Before-and-after object lists:
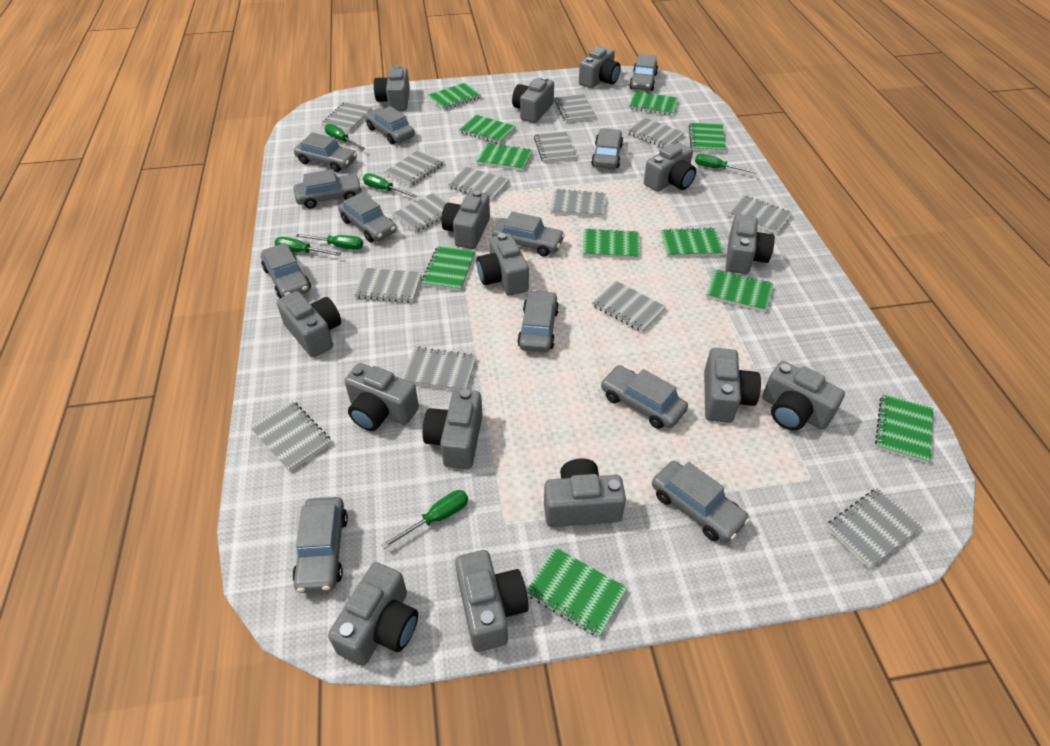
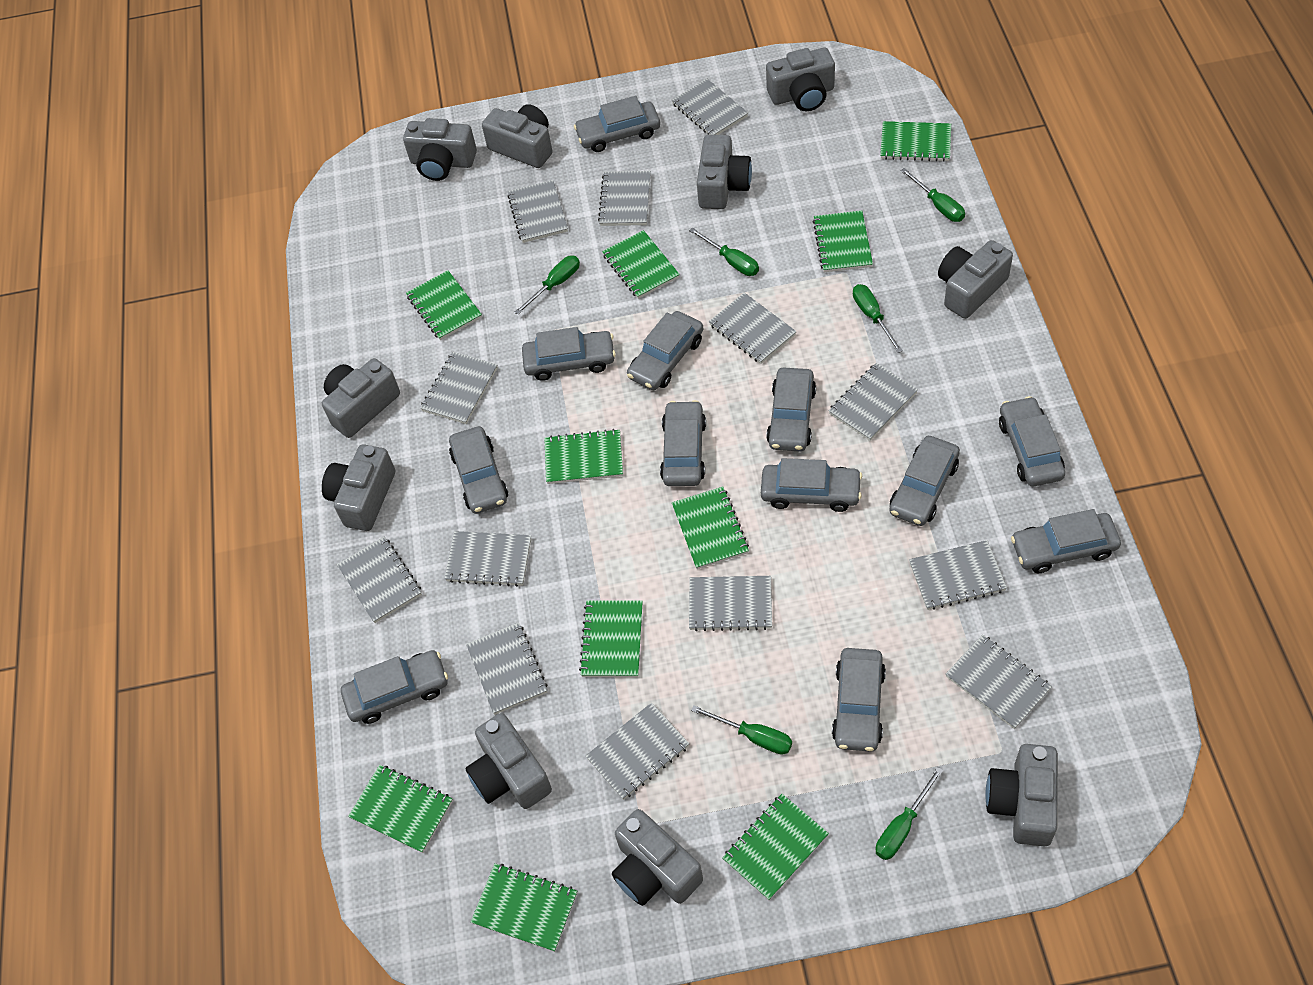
green notebook: 11 -> 10
grey camera: 15 -> 10
grey notebook: 14 -> 13

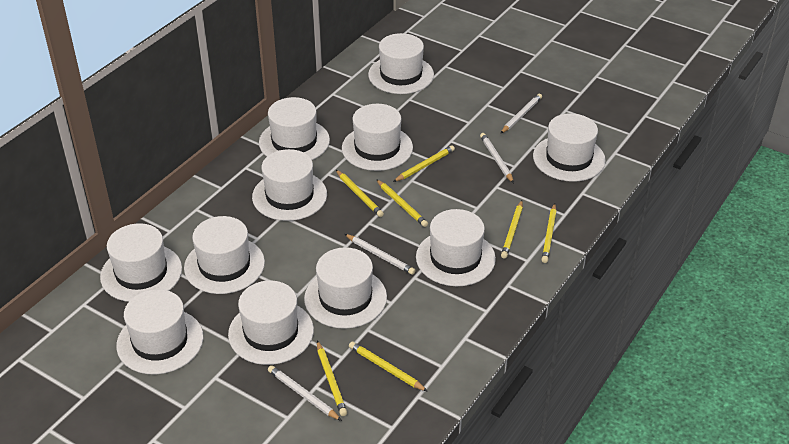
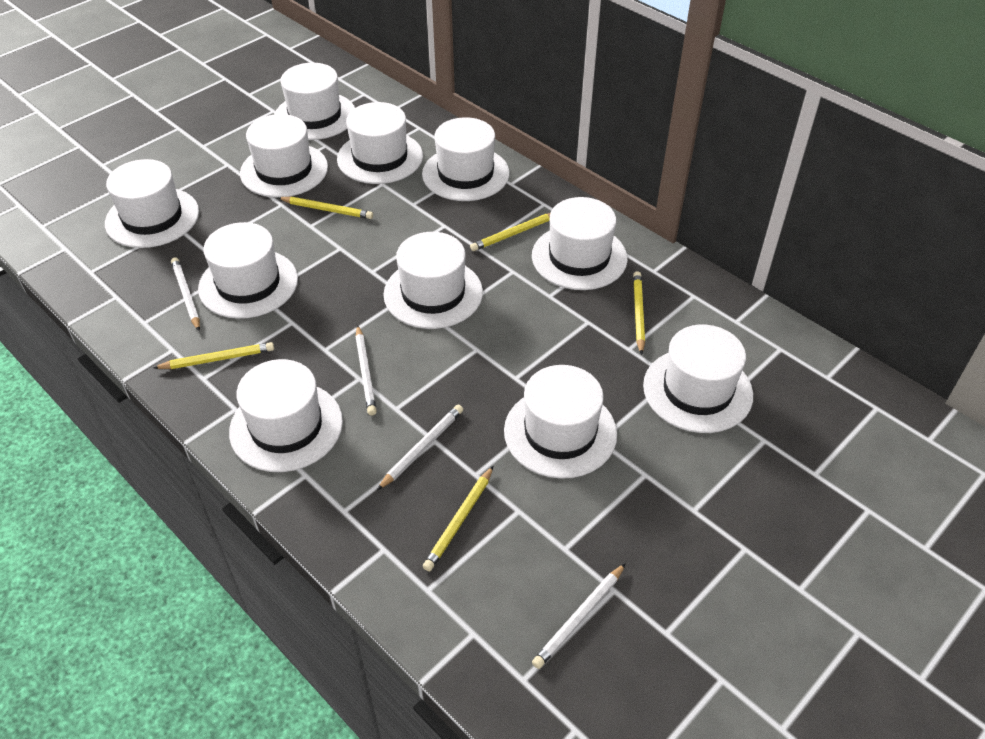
yellow pencil: 7 -> 5

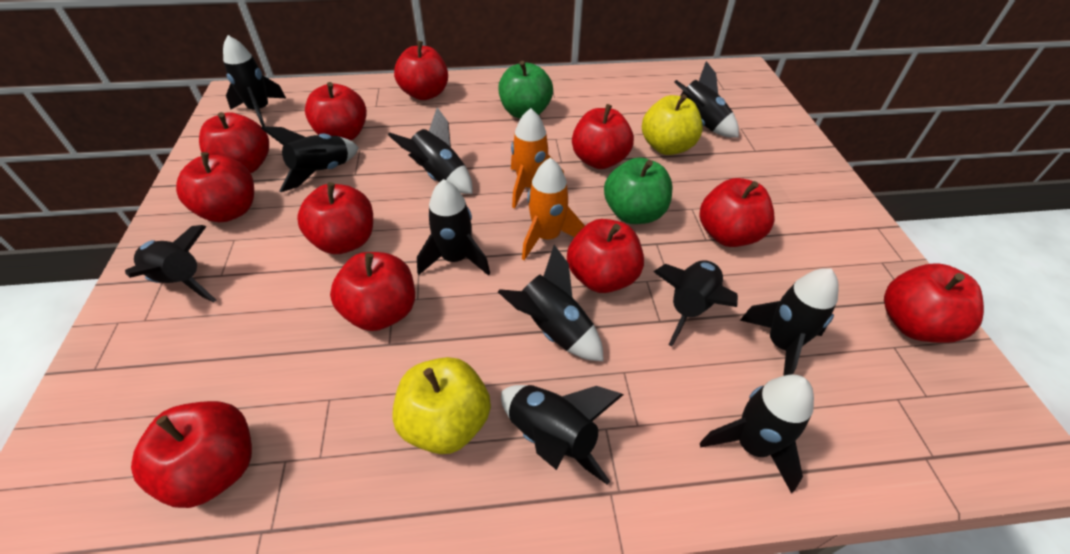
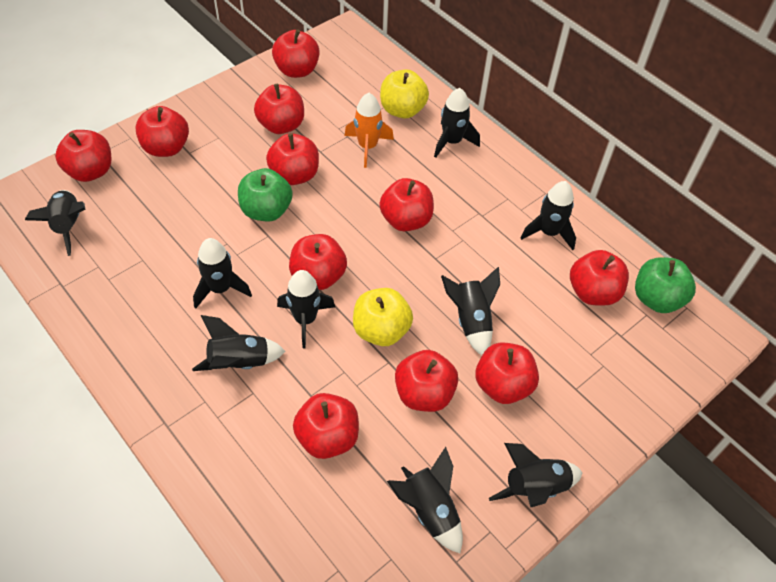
black rocket: 11 -> 9
orange rocket: 2 -> 1

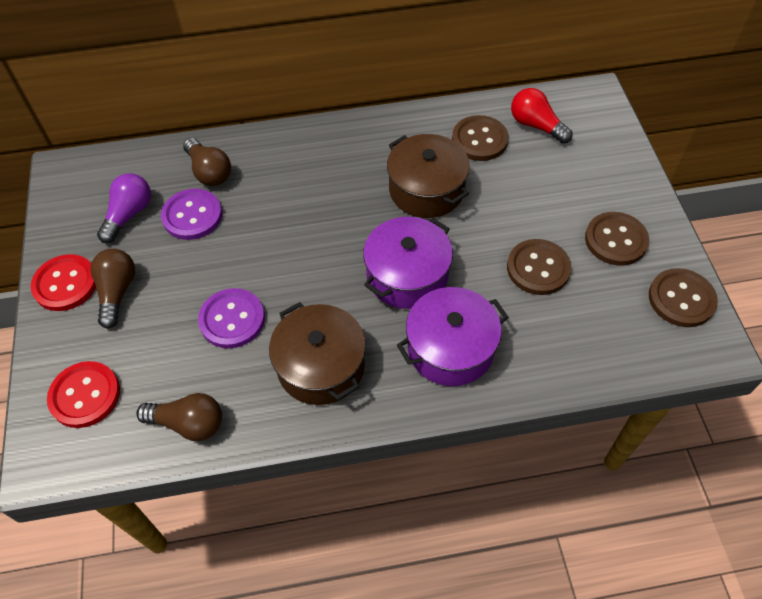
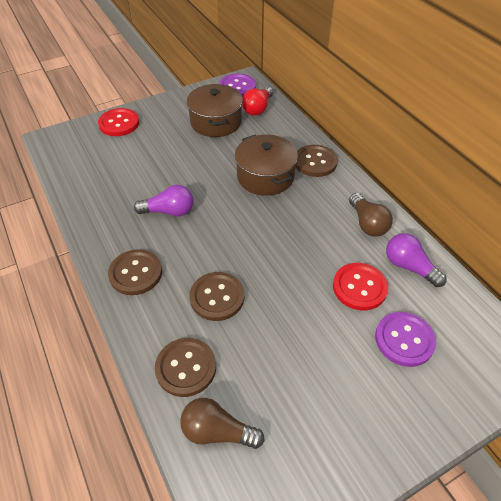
brown light bulb: 3 -> 2
purple light bulb: 1 -> 2
purple pot: 2 -> 0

--- Instructions to follow ---
Without the pictures, please output every record exactly.

--- Expected answer ---
green notebook: 11 -> 10
grey camera: 15 -> 10
grey notebook: 14 -> 13

yellow pencil: 7 -> 5

black rocket: 11 -> 9
orange rocket: 2 -> 1

brown light bulb: 3 -> 2
purple light bulb: 1 -> 2
purple pot: 2 -> 0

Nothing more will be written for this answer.